What is needed: Narrow the data below down to the lines containing "spinning".
** Supplied information follows **
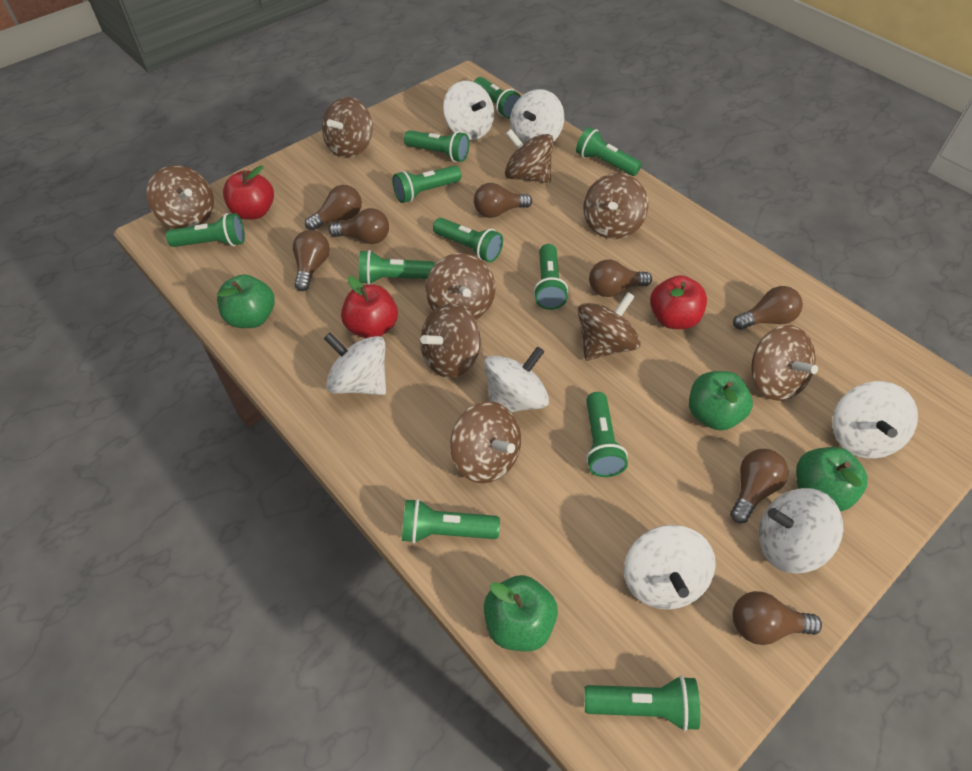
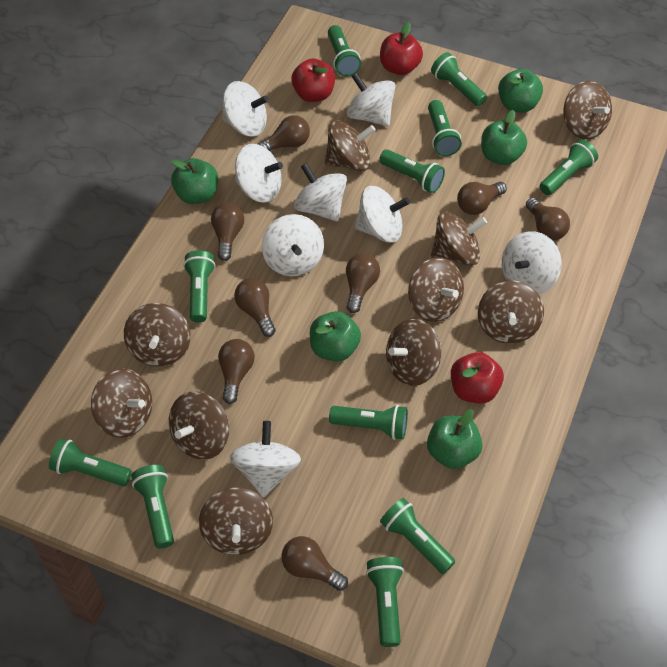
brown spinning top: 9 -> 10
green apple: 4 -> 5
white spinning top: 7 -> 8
** End of Supplied information **
Completed exercise:
brown spinning top: 9 -> 10
white spinning top: 7 -> 8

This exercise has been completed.